Aim of the exercise
All of the data below should be set down again verbatim, without any images.

Provided data
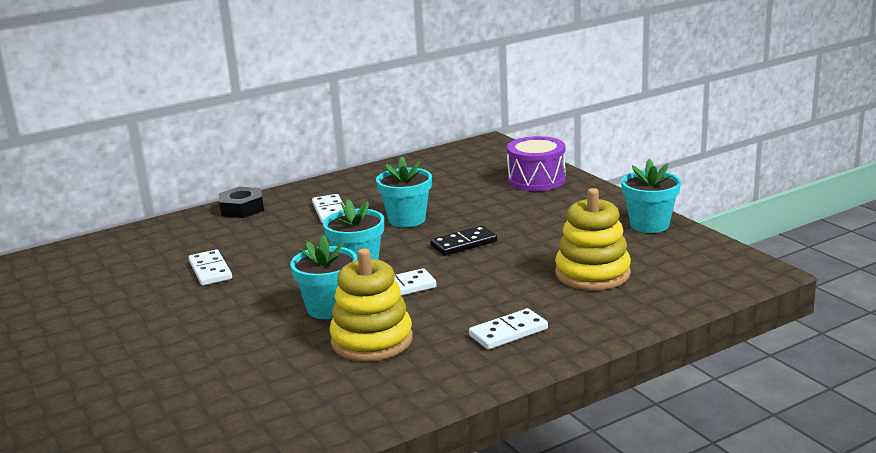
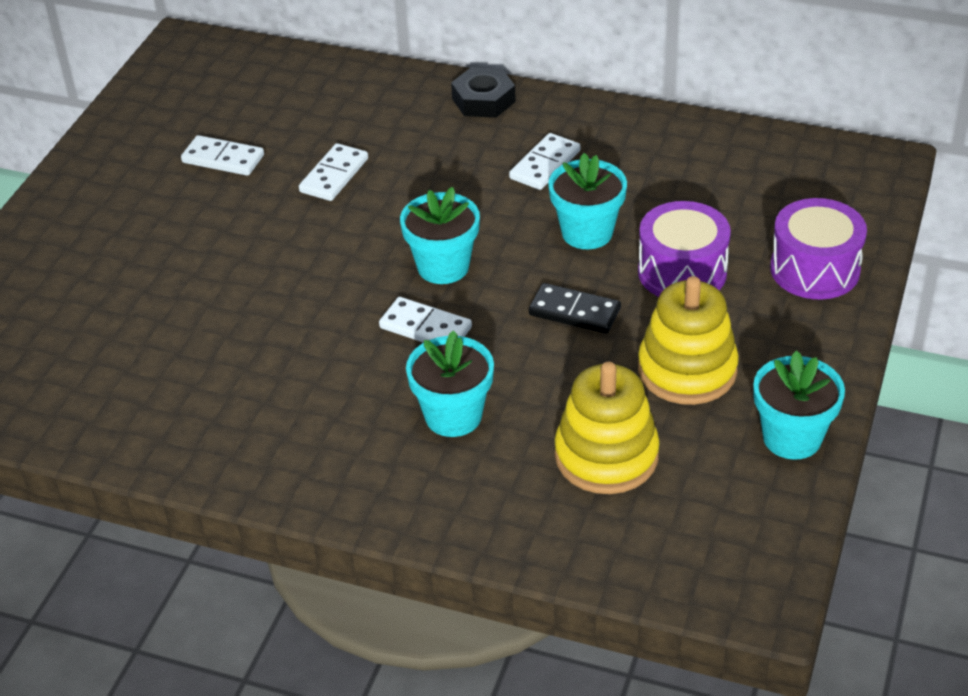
camera: 50 degrees right, 20 degrees up
(329, 308) = (337, 305): turquoise flower pot -> turquoise flower pot (453, 416)
(372, 340) = (305, 374): yellow stacking toy -> yellow stacking toy (687, 370)
(482, 208) = (682, 272): none -> purple drum
(508, 332) = (409, 462): white domino -> white domino (223, 159)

Written solution
camera: 50 degrees right, 20 degrees up
(329, 308) = (337, 305): turquoise flower pot -> turquoise flower pot (453, 416)
(372, 340) = (305, 374): yellow stacking toy -> yellow stacking toy (687, 370)
(482, 208) = (682, 272): none -> purple drum
(508, 332) = (409, 462): white domino -> white domino (223, 159)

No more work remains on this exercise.